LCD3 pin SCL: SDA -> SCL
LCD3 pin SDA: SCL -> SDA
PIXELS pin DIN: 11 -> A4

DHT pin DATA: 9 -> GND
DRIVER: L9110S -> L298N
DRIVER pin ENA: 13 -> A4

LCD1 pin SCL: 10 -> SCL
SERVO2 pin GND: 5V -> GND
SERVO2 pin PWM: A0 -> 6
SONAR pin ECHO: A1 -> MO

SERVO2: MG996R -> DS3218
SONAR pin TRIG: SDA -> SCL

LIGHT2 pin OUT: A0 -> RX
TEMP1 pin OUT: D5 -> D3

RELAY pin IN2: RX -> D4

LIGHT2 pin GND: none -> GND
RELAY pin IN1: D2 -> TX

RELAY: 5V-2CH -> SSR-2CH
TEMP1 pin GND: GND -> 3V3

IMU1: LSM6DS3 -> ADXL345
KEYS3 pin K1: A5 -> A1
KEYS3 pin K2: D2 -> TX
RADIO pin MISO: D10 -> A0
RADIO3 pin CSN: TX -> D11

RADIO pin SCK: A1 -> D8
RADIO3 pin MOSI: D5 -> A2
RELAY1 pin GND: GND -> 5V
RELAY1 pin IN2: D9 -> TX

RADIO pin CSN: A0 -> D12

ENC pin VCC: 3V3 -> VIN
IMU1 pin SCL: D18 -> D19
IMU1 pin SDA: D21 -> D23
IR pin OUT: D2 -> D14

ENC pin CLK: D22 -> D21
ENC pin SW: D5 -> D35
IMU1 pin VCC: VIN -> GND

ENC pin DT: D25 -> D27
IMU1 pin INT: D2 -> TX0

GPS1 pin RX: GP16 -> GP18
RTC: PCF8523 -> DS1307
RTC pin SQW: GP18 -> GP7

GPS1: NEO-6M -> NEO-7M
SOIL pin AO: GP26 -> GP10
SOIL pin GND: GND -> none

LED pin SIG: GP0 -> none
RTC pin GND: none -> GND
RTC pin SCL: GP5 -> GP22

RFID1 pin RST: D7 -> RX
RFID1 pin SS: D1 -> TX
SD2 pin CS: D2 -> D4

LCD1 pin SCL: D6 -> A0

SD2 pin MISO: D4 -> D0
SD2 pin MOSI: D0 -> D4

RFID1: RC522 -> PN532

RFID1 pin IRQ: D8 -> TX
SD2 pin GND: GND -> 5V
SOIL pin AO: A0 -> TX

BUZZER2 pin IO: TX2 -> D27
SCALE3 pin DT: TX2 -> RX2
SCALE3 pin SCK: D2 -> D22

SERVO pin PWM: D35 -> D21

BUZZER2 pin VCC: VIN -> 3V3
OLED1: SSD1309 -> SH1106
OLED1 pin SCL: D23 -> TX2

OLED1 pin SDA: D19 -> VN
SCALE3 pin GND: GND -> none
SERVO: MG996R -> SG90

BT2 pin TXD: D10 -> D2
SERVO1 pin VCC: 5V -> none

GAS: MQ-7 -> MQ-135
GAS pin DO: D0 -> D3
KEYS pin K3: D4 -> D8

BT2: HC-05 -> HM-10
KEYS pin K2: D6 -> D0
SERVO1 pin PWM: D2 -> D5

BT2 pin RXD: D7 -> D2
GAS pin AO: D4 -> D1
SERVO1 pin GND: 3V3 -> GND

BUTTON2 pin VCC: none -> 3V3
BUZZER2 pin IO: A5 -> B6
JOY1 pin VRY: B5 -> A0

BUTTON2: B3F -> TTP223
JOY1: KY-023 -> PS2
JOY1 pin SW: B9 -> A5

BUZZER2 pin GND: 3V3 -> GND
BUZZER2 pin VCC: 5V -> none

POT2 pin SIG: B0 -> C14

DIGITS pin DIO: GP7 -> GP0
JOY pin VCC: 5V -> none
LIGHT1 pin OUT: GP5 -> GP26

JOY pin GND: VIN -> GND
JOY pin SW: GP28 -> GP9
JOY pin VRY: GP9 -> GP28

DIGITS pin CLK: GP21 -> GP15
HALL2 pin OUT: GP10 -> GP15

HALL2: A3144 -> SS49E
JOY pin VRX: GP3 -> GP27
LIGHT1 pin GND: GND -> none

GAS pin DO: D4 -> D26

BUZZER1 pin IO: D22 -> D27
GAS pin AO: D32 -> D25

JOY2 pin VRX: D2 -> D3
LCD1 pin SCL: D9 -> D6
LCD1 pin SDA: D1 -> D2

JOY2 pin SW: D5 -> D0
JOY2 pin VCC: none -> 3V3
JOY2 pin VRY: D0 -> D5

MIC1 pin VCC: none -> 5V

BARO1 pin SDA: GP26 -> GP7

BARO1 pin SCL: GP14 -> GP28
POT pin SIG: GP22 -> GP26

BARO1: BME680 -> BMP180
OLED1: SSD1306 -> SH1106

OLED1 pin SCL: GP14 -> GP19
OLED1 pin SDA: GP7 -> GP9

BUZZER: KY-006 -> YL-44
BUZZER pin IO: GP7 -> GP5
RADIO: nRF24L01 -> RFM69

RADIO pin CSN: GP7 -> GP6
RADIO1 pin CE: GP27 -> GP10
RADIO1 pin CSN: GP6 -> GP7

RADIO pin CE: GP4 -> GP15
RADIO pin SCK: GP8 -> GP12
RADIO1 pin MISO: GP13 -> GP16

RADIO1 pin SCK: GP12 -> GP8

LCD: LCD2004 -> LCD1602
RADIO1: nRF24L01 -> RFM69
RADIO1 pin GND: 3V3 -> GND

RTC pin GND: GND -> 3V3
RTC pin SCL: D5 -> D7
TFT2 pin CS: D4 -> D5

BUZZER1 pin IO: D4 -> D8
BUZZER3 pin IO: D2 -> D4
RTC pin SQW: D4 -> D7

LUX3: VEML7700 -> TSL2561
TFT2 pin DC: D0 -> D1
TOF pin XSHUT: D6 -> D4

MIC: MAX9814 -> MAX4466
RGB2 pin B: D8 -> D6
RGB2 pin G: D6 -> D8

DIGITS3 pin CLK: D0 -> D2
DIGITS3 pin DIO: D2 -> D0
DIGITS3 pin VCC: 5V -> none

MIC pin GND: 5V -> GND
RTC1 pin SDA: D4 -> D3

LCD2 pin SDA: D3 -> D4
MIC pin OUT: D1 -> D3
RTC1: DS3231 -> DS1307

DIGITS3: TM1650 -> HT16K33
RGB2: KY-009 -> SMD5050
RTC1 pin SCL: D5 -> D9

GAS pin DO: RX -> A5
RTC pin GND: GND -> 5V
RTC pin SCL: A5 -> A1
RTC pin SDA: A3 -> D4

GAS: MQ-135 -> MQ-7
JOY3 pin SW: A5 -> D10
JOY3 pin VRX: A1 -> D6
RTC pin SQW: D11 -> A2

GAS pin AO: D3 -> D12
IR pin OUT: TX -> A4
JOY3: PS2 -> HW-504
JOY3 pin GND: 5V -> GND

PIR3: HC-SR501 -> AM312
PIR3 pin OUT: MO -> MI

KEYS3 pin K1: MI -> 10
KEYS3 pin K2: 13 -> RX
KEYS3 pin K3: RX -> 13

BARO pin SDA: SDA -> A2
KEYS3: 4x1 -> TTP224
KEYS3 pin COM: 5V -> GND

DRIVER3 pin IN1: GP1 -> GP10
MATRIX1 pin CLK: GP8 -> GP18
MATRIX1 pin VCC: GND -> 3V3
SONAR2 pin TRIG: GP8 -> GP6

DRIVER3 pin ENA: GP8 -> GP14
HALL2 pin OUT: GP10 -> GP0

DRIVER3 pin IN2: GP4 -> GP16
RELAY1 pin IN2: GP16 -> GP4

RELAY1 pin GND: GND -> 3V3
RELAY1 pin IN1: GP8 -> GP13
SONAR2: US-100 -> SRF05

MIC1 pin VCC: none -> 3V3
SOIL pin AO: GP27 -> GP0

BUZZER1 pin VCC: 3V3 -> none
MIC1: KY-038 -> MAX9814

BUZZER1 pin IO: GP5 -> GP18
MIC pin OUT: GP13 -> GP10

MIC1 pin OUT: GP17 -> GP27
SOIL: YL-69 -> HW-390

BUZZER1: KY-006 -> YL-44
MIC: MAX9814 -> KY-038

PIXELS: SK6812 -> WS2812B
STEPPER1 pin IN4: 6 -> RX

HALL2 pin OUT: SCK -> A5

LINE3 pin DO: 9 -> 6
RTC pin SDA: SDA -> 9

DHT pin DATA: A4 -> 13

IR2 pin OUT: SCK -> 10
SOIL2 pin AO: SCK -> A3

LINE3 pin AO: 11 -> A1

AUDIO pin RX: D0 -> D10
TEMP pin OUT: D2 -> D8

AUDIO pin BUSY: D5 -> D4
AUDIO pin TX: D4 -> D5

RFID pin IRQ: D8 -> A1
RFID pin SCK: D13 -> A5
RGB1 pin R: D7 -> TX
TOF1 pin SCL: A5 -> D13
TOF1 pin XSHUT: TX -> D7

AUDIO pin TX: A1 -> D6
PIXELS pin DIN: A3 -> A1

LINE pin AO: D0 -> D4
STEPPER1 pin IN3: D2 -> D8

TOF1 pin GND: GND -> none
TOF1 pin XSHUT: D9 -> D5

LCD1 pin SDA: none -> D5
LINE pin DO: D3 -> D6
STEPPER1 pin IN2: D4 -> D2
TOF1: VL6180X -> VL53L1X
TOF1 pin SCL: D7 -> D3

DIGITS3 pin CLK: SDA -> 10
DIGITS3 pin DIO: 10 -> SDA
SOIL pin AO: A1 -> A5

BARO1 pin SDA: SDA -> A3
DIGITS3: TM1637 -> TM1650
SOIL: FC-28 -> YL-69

++++++++++

ASSIGNMENT —
Will you return exactly the lines above from the one with "GAS pin AO: D32 -> D25" down to the one with "OLED1 pin SDA: GP7 -> GP9", counting both as part of the range?

SOLUTION FOR THIS PROBLEM —
GAS pin AO: D32 -> D25

JOY2 pin VRX: D2 -> D3
LCD1 pin SCL: D9 -> D6
LCD1 pin SDA: D1 -> D2

JOY2 pin SW: D5 -> D0
JOY2 pin VCC: none -> 3V3
JOY2 pin VRY: D0 -> D5

MIC1 pin VCC: none -> 5V

BARO1 pin SDA: GP26 -> GP7

BARO1 pin SCL: GP14 -> GP28
POT pin SIG: GP22 -> GP26

BARO1: BME680 -> BMP180
OLED1: SSD1306 -> SH1106

OLED1 pin SCL: GP14 -> GP19
OLED1 pin SDA: GP7 -> GP9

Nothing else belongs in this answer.